| Task to carry out |
Pull out each line of the records that contains the string "instrumentName", and copy those lines in full.

| Records to use |
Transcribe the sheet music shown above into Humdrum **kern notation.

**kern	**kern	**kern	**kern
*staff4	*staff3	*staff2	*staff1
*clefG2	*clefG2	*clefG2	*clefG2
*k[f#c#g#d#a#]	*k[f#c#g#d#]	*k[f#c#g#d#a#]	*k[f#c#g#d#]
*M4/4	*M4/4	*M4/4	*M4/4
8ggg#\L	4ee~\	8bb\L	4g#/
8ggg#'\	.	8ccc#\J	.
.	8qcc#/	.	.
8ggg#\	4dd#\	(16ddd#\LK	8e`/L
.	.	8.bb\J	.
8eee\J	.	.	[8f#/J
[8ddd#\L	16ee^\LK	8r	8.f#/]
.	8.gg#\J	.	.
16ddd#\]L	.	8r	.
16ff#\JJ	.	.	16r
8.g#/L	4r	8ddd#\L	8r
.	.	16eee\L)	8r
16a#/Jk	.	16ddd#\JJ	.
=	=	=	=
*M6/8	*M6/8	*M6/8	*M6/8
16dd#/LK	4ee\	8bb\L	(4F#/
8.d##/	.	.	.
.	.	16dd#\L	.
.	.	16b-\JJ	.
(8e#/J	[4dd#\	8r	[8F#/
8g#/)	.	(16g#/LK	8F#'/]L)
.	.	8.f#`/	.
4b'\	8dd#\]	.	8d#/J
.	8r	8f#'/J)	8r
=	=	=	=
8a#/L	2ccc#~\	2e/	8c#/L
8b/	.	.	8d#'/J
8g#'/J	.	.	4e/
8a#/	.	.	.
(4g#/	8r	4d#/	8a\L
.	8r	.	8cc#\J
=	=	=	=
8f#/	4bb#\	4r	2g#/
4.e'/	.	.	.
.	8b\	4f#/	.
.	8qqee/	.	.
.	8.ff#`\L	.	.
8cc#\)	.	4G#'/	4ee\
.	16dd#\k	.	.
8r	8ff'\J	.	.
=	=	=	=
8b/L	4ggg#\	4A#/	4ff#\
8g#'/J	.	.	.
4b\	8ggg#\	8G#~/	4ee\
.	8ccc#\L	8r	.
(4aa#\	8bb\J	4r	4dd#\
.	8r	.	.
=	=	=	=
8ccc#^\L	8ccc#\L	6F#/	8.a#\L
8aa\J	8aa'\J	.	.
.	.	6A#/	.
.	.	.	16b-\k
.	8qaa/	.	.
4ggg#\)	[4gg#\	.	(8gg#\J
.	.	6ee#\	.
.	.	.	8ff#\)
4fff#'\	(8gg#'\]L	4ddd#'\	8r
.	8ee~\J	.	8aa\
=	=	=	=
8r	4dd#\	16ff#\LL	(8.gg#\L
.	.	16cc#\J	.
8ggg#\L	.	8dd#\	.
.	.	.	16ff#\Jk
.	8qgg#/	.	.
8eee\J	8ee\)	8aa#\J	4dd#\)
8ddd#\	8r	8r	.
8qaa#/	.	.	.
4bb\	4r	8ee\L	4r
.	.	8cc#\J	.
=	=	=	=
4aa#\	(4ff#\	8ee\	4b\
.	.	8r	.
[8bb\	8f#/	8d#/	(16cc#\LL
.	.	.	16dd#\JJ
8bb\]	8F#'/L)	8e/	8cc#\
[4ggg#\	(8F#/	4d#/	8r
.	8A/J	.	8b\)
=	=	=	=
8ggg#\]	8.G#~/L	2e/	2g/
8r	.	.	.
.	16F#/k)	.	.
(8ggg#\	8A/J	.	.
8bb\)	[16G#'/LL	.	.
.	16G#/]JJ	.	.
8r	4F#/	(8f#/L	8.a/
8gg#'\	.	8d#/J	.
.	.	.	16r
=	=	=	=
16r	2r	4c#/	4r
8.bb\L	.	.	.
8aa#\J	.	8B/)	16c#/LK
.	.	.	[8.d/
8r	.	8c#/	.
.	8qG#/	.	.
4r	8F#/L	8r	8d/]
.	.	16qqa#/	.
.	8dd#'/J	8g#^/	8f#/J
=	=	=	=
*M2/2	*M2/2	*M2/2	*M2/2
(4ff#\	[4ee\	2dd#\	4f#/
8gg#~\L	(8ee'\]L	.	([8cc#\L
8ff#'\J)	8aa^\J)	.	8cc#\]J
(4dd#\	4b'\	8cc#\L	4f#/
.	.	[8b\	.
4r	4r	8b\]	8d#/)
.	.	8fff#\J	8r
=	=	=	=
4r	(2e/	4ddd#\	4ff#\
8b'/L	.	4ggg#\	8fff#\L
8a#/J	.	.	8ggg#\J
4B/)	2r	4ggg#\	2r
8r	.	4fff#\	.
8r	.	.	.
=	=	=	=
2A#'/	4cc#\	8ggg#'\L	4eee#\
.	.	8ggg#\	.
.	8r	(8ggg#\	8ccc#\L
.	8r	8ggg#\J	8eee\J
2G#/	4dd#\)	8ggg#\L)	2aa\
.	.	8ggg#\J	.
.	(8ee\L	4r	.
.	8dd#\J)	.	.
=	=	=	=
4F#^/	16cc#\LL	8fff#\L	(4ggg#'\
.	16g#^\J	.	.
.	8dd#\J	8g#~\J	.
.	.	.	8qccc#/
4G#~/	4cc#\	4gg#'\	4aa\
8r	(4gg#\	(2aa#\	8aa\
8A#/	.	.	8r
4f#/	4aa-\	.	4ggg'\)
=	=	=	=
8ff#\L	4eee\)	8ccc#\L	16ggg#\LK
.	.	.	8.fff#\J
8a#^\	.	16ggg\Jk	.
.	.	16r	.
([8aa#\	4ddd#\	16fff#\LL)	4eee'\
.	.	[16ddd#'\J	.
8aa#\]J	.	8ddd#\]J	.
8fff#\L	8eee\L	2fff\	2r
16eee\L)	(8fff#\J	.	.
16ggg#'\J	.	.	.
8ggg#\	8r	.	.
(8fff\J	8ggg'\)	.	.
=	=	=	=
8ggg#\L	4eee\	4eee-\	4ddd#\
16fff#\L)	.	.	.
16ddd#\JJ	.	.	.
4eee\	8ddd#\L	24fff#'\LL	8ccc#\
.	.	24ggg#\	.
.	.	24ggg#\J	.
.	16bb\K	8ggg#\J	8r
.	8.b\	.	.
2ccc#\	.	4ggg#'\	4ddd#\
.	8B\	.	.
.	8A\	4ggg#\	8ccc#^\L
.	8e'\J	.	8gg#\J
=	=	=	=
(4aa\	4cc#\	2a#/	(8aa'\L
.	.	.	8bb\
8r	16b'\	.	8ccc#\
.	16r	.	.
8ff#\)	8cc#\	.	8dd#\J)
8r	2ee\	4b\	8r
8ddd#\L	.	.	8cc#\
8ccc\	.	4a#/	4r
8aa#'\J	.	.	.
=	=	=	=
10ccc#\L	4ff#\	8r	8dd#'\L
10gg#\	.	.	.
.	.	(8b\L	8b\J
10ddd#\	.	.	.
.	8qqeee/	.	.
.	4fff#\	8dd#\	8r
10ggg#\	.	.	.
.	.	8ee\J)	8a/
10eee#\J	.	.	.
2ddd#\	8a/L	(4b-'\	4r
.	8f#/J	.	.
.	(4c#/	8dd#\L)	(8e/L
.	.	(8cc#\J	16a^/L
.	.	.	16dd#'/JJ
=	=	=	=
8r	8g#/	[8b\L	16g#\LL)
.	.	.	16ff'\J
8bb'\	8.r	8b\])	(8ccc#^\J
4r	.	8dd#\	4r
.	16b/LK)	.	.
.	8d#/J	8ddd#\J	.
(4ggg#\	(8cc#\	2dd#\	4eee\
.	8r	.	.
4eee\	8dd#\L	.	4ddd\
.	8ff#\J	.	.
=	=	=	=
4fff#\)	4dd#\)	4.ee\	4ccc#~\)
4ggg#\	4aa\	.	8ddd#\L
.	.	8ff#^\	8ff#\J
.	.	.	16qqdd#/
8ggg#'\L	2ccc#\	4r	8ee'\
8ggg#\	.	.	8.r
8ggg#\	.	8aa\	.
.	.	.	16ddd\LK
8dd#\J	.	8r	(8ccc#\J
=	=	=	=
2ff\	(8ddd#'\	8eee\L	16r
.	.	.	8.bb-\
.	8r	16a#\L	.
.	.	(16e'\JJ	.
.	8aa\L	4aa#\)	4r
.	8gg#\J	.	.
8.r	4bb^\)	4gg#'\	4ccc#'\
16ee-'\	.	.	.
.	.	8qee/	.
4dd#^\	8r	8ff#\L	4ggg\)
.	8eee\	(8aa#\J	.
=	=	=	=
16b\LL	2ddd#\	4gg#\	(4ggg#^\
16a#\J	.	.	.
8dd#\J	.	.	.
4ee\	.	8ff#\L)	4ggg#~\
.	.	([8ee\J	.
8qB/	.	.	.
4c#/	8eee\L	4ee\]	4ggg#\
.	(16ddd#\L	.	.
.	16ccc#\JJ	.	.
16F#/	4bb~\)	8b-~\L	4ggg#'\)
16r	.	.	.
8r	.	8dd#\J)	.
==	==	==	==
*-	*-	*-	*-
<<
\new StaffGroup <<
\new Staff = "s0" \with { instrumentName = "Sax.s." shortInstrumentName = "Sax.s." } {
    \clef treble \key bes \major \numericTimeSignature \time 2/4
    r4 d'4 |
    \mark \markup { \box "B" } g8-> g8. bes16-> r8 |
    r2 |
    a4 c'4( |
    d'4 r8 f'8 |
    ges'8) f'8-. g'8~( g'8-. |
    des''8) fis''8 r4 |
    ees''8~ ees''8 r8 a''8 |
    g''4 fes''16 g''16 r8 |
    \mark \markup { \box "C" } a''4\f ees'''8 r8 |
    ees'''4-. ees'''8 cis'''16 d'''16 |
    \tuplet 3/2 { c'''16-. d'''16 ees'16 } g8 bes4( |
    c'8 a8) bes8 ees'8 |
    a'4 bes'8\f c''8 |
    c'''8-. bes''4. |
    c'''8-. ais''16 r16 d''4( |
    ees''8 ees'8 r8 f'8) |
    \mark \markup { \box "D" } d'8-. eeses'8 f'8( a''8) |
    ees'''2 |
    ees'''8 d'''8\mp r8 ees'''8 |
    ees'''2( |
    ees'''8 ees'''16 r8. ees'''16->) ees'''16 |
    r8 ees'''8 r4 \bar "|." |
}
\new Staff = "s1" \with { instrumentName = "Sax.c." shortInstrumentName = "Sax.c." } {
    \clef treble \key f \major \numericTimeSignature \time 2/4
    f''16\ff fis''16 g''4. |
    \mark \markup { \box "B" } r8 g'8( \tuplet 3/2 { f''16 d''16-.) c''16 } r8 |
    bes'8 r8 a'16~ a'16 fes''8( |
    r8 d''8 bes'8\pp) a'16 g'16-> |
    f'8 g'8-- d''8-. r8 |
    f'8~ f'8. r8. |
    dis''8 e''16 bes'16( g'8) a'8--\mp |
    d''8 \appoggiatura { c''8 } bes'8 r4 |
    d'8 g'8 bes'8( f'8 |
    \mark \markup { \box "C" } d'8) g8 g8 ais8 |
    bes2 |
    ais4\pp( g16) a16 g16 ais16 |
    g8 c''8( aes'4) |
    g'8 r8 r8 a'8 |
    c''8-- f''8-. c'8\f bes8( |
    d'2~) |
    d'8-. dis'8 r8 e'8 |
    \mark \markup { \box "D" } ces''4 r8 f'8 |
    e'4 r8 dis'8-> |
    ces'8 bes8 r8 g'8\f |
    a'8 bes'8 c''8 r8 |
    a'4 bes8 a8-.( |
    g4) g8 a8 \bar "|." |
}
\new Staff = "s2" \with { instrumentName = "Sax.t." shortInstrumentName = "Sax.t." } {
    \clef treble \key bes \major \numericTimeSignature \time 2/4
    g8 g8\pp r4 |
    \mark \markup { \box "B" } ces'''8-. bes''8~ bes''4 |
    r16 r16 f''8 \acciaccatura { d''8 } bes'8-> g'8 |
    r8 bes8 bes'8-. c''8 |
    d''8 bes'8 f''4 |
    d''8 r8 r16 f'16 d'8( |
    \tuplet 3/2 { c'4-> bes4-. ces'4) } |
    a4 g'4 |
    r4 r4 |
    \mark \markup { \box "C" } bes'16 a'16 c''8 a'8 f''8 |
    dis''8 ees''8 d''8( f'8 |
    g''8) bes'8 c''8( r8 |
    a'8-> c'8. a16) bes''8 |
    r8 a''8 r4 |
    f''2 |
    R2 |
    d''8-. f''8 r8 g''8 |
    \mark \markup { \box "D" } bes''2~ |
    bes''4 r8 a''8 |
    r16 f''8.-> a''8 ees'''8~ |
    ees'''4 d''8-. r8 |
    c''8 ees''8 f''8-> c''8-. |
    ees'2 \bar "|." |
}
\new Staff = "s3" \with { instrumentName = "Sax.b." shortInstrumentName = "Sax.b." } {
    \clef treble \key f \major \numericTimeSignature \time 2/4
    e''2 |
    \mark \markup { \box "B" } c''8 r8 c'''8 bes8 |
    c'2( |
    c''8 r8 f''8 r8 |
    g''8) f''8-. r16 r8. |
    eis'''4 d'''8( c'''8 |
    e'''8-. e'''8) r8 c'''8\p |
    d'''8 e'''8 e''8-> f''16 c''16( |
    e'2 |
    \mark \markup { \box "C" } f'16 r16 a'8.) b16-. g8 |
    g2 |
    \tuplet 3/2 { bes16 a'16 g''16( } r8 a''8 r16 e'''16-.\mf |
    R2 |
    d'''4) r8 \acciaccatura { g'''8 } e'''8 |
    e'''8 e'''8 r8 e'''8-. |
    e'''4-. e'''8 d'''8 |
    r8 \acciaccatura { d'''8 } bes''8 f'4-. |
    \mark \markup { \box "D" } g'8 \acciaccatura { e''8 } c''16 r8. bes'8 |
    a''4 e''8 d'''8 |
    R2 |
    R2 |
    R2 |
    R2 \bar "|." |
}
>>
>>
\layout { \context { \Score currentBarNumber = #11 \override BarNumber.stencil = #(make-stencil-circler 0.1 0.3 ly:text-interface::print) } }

| Result of this exercise |
\new Staff = "s0" \with { instrumentName = "Sax.s." shortInstrumentName = "Sax.s." } {
\new Staff = "s1" \with { instrumentName = "Sax.c." shortInstrumentName = "Sax.c." } {
\new Staff = "s2" \with { instrumentName = "Sax.t." shortInstrumentName = "Sax.t." } {
\new Staff = "s3" \with { instrumentName = "Sax.b." shortInstrumentName = "Sax.b." } {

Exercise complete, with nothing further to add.